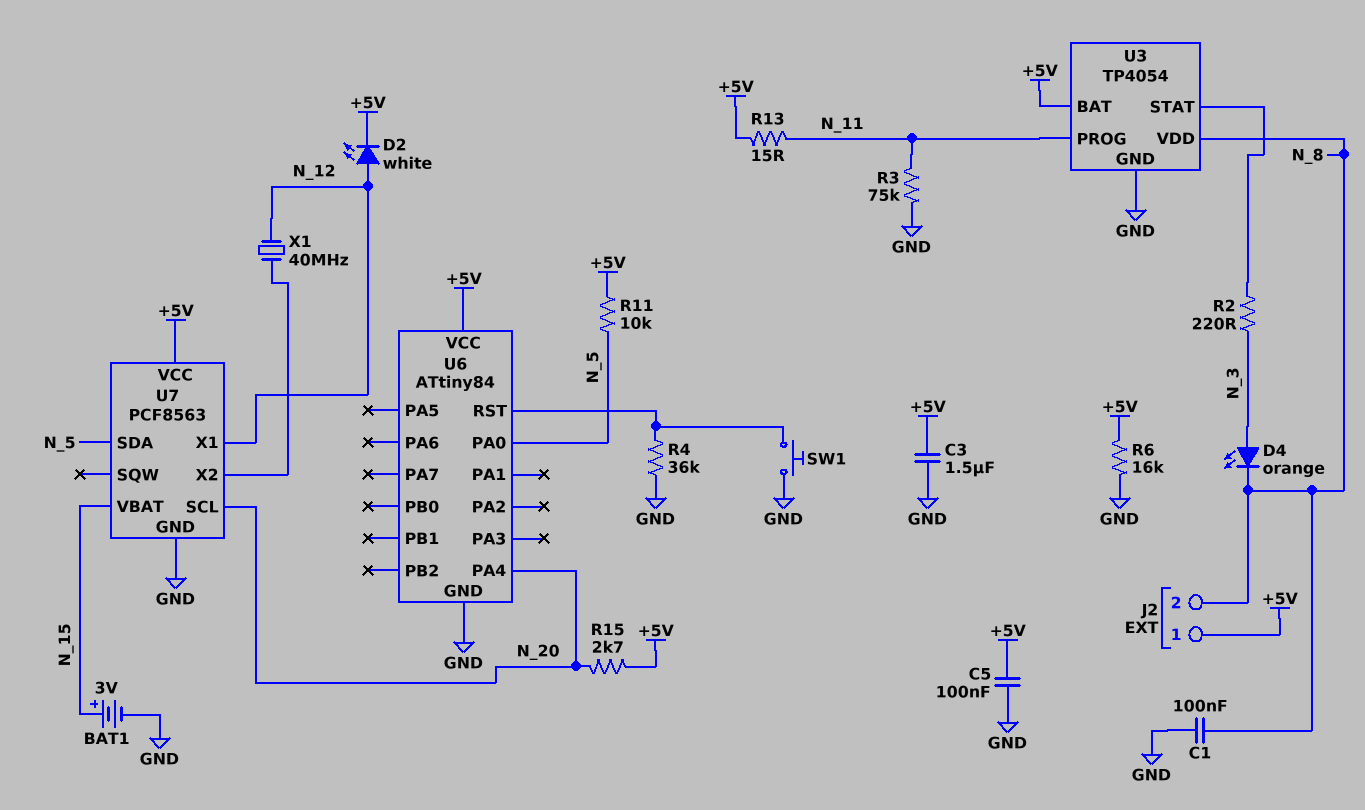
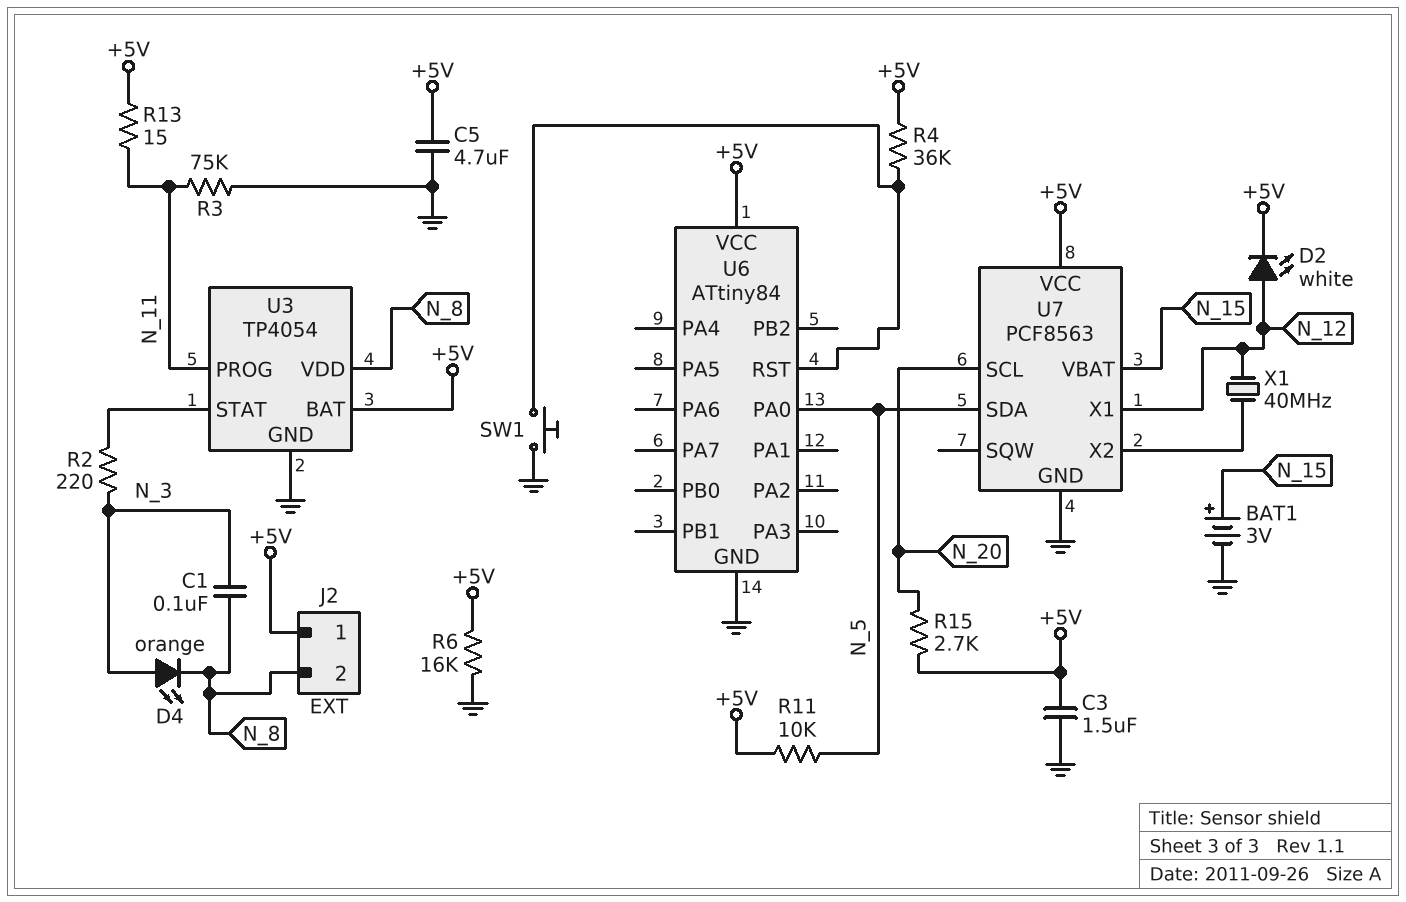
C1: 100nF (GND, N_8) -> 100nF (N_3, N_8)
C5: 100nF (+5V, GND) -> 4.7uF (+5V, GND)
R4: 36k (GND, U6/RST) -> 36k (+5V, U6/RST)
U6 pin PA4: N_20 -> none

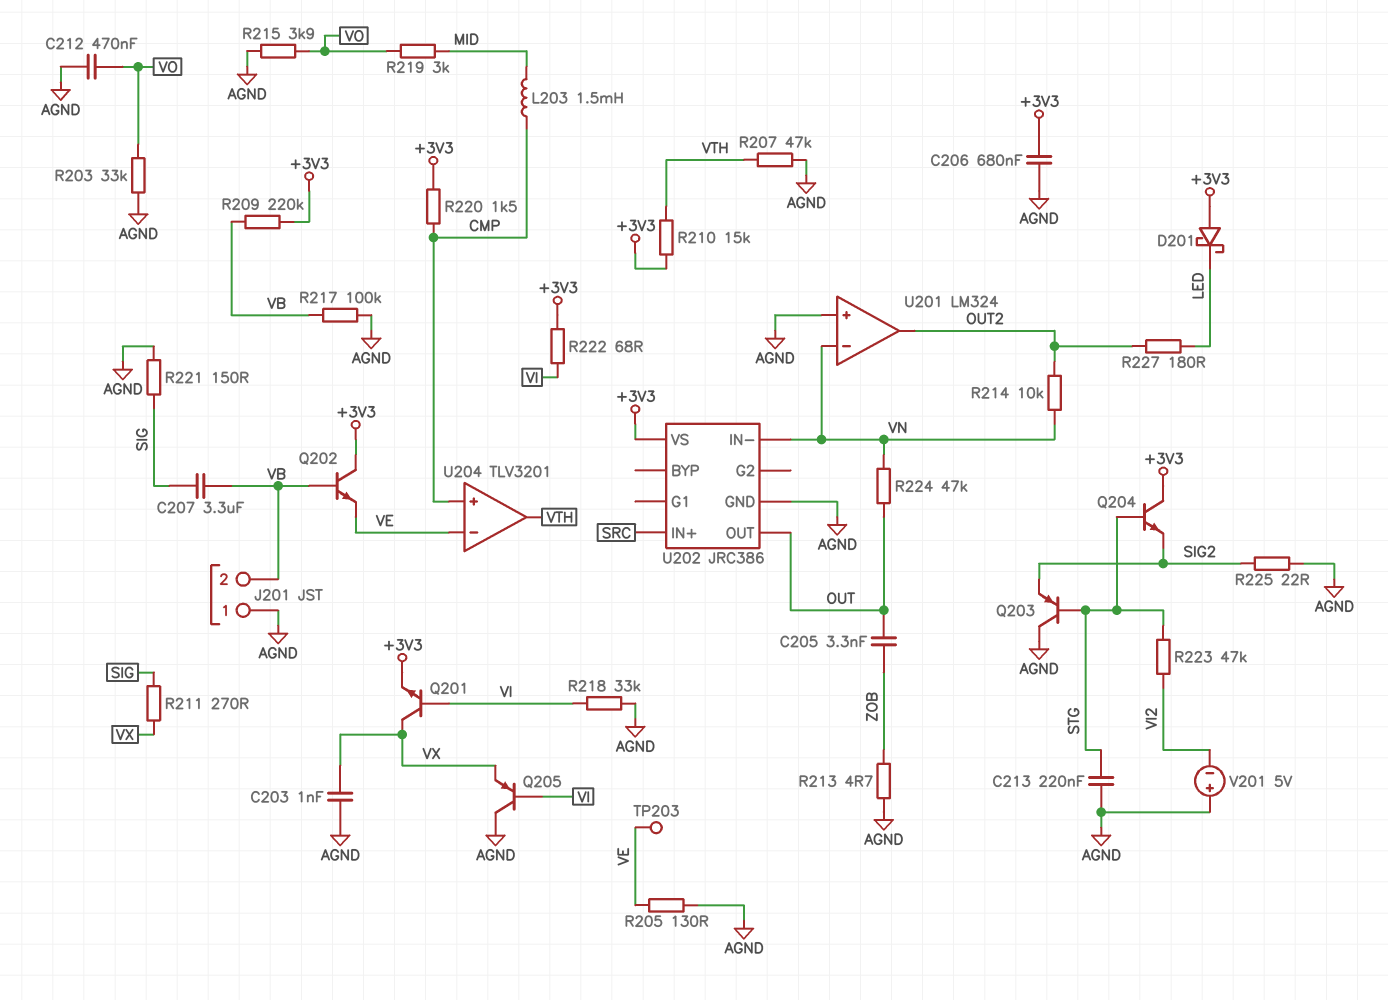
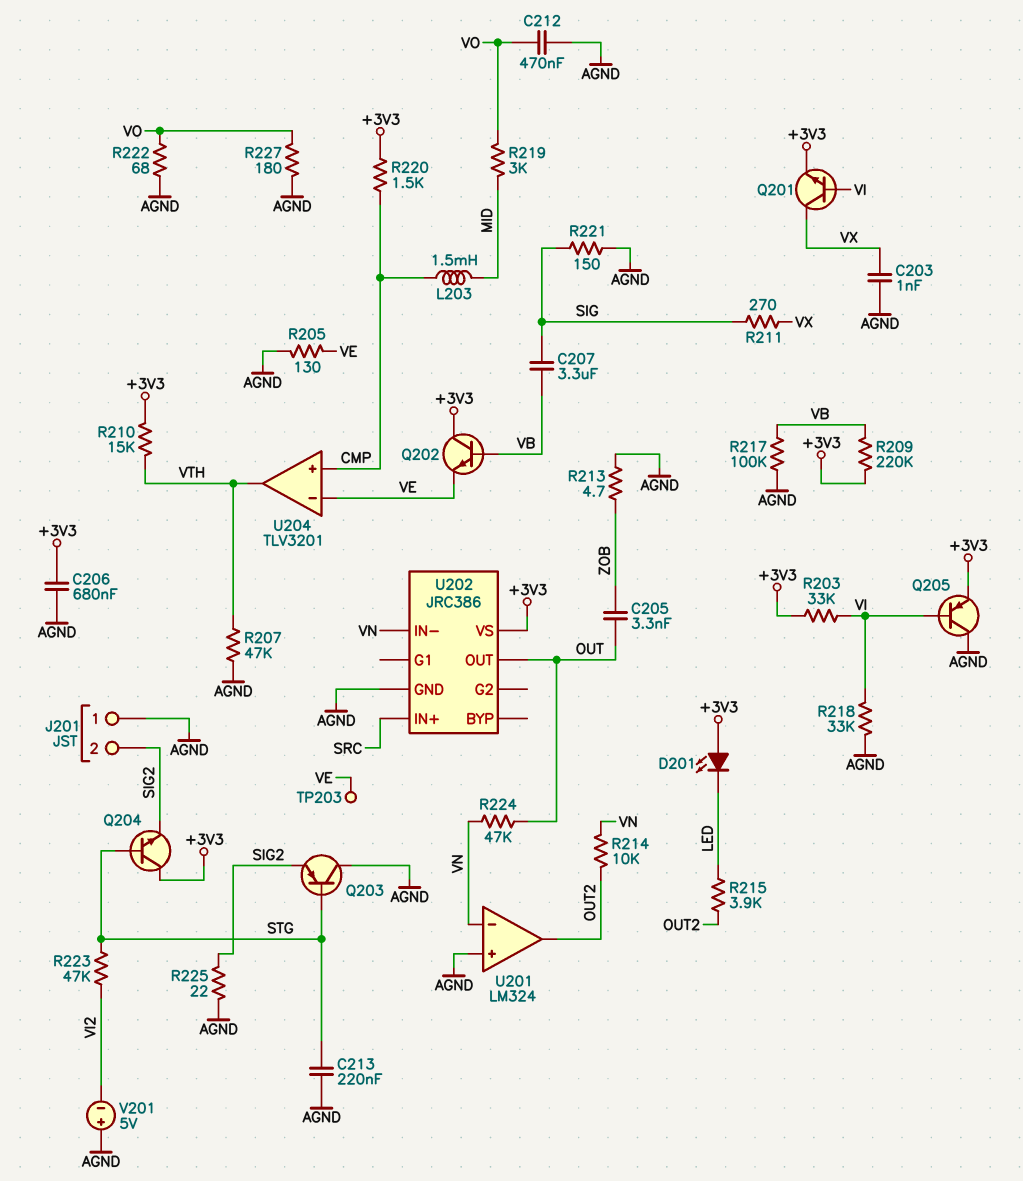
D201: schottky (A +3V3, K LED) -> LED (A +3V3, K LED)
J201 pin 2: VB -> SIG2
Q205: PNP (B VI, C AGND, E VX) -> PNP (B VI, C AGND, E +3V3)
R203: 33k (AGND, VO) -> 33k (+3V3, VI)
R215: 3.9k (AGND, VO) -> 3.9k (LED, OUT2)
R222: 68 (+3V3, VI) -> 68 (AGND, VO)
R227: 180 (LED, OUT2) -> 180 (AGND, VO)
···
** What to produce **
Repeat the data word for word. Images are not part of the copy.

** Written response **
C1: 100nF (GND, N_8) -> 100nF (N_3, N_8)
C5: 100nF (+5V, GND) -> 4.7uF (+5V, GND)
R4: 36k (GND, U6/RST) -> 36k (+5V, U6/RST)
U6 pin PA4: N_20 -> none

D201: schottky (A +3V3, K LED) -> LED (A +3V3, K LED)
J201 pin 2: VB -> SIG2
Q205: PNP (B VI, C AGND, E VX) -> PNP (B VI, C AGND, E +3V3)
R203: 33k (AGND, VO) -> 33k (+3V3, VI)
R215: 3.9k (AGND, VO) -> 3.9k (LED, OUT2)
R222: 68 (+3V3, VI) -> 68 (AGND, VO)
R227: 180 (LED, OUT2) -> 180 (AGND, VO)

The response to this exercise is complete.